- [YOUR INSTRUCTIONS]: Your answer should be the lines of the data below that contain "table".

[Start of Attachment]

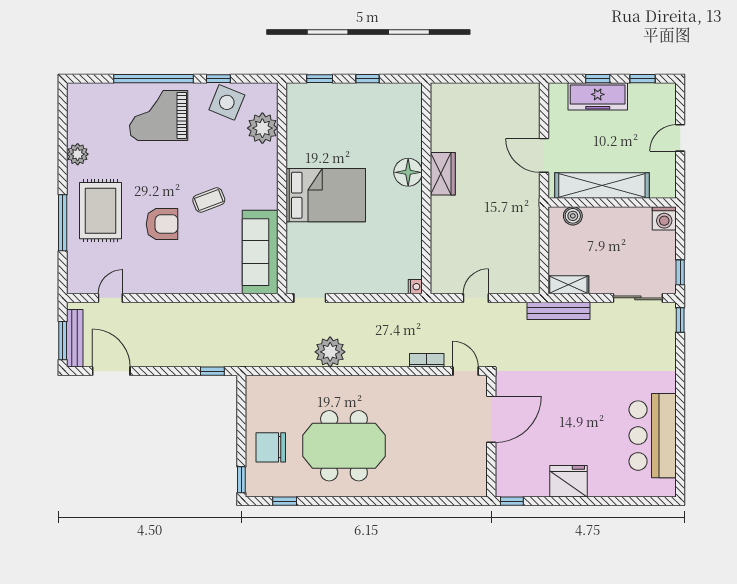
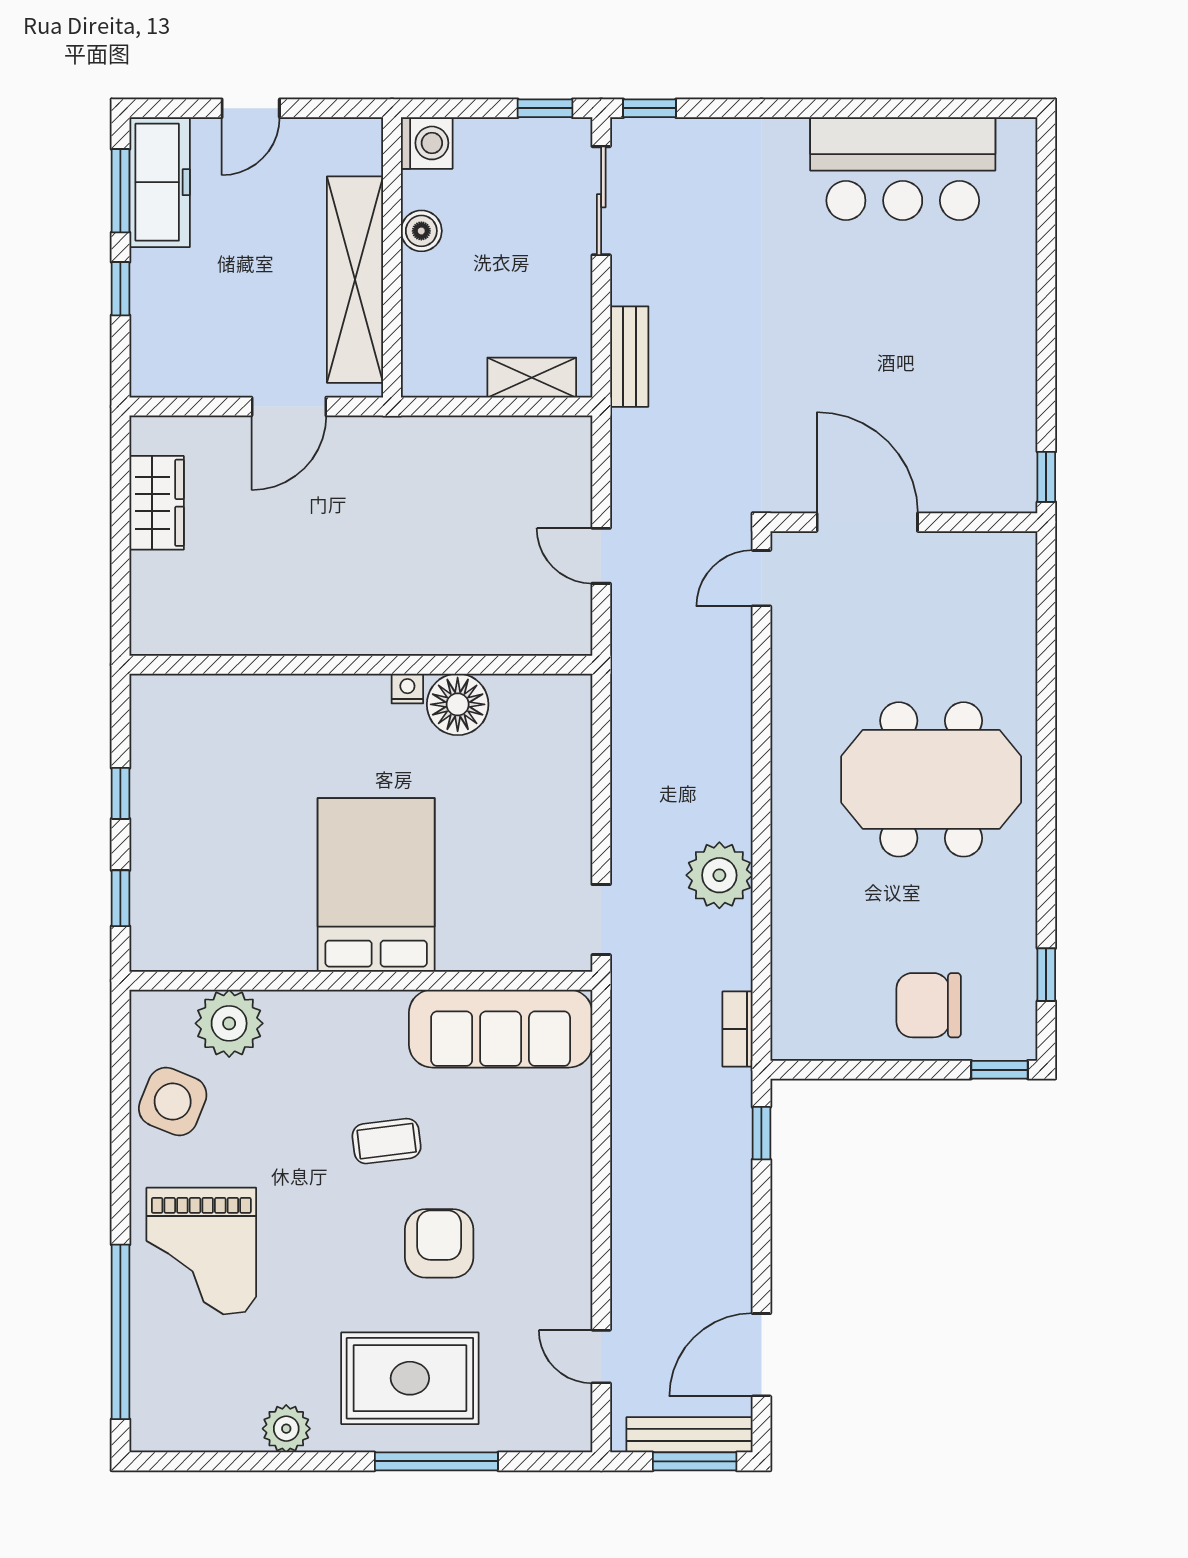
window: (153, 79) -> (120, 1332), moved
window: (218, 79) -> (120, 1120), removed
window: (642, 79) -> (120, 191), width x1.50
freezer: (598, 96) -> (160, 182), moved
door: (680, 138) -> (251, 108), hinge flipped
floor lamp: (408, 172) -> (458, 704), moved
wardrobe: (443, 174) -> (157, 503), moved, turned 90
coffee table: (209, 200) -> (387, 1141), turned -76
boiler: (573, 216) -> (421, 231), moved
shelving: (568, 285) -> (532, 378), moved, turned 90
nightstand: (415, 287) -> (407, 689), moved
bench: (558, 311) -> (629, 357), width x0.73
bookcase: (427, 360) -> (737, 1029), moved
meeting table: (344, 446) -> (931, 779), moved, turned 90
chair: (271, 447) -> (929, 1005), turned 90
fridge: (569, 481) -> (1003, 353), removed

[End of Attachment]

- [ANSWER]:
coffee table: (209, 200) -> (387, 1141), turned -76
meeting table: (344, 446) -> (931, 779), moved, turned 90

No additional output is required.